### PROBLEM DETAILS
Your answer should be the lines of the listing that contain the word "facing".

### DATASET CONTENT

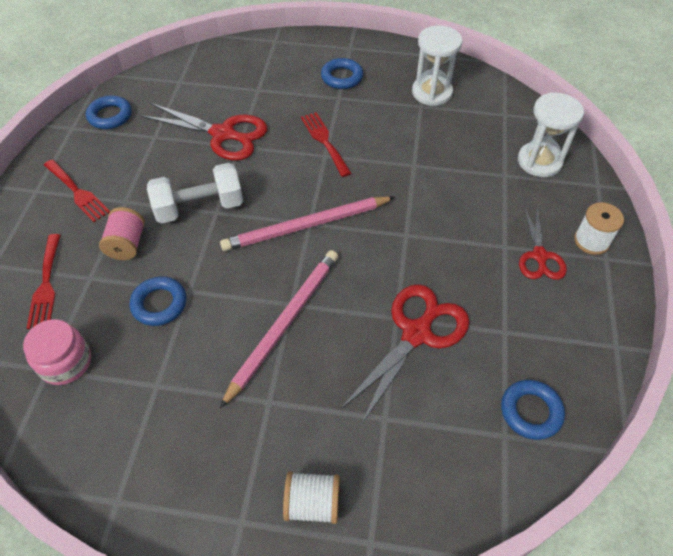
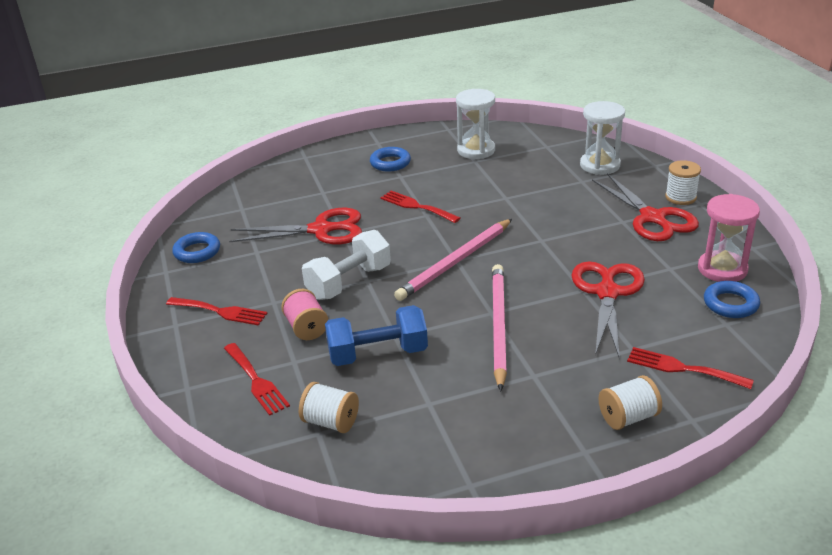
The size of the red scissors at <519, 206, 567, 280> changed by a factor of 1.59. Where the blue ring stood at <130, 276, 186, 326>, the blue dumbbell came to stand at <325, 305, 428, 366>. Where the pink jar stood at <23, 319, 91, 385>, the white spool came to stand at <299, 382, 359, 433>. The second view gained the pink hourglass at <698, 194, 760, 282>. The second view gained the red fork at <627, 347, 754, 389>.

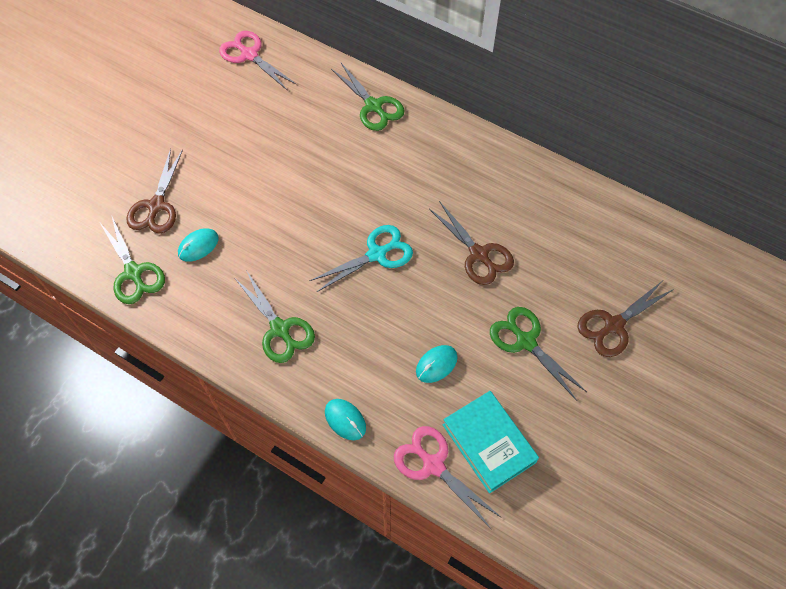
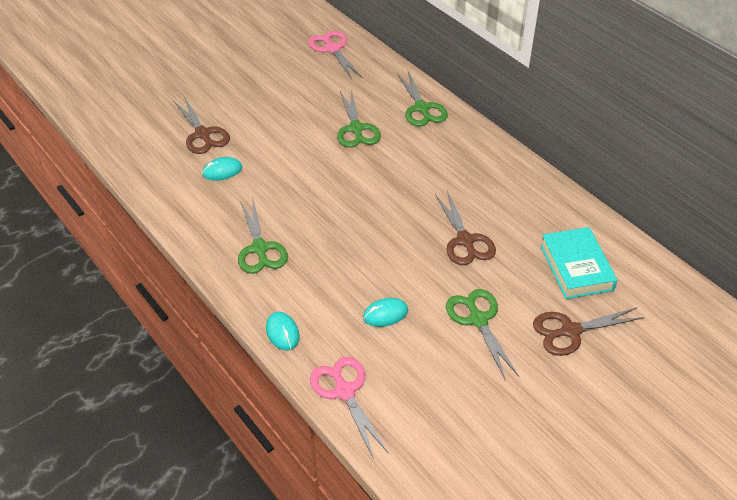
The brown scissors at <126, 148, 183, 234> ended up facing another way, 60 degrees counterclockwise from before. The green scissors ended up elsewhere, having gone from <100, 215, 165, 304> to <337, 90, 381, 148>. The second view lost the turquoise scissors at <309, 225, 413, 292>. The turquoise book ended up elsewhere, having gone from <443, 391, 539, 493> to <540, 227, 618, 299>.

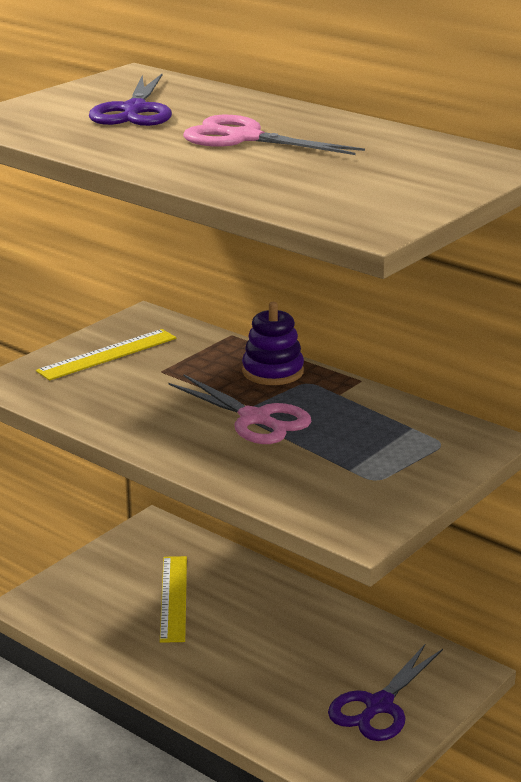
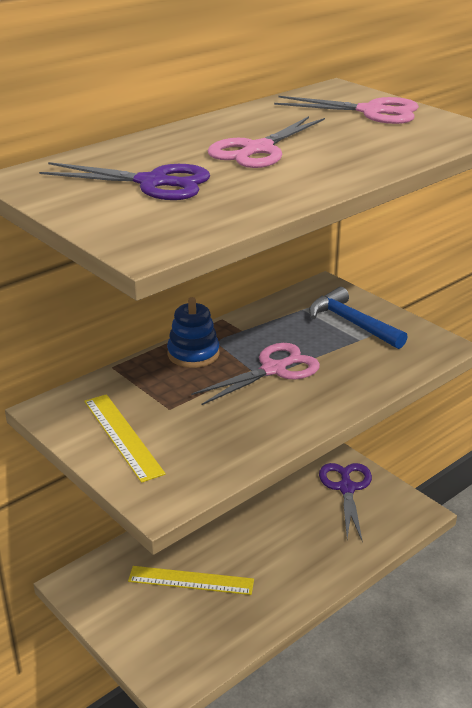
What was the purple stacking toy at <242, 302, 304, 385> turned into the blue stacking toy at <167, 297, 219, 368>. The purple scissors at <328, 643, 443, 741> ended up facing another way, 135 degrees counterclockwise from before. The second view gained the pink scissors at <274, 96, 419, 124>. The second view gained the blue hammer at <309, 287, 407, 349>.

### ANSWER TO THIS EXERCISE
The brown scissors at <126, 148, 183, 234> ended up facing another way, 60 degrees counterclockwise from before. The green scissors ended up elsewhere, having gone from <100, 215, 165, 304> to <337, 90, 381, 148>. The second view lost the turquoise scissors at <309, 225, 413, 292>. The turquoise book ended up elsewhere, having gone from <443, 391, 539, 493> to <540, 227, 618, 299>.
What was the purple stacking toy at <242, 302, 304, 385> turned into the blue stacking toy at <167, 297, 219, 368>. The purple scissors at <328, 643, 443, 741> ended up facing another way, 135 degrees counterclockwise from before. The second view gained the pink scissors at <274, 96, 419, 124>. The second view gained the blue hammer at <309, 287, 407, 349>.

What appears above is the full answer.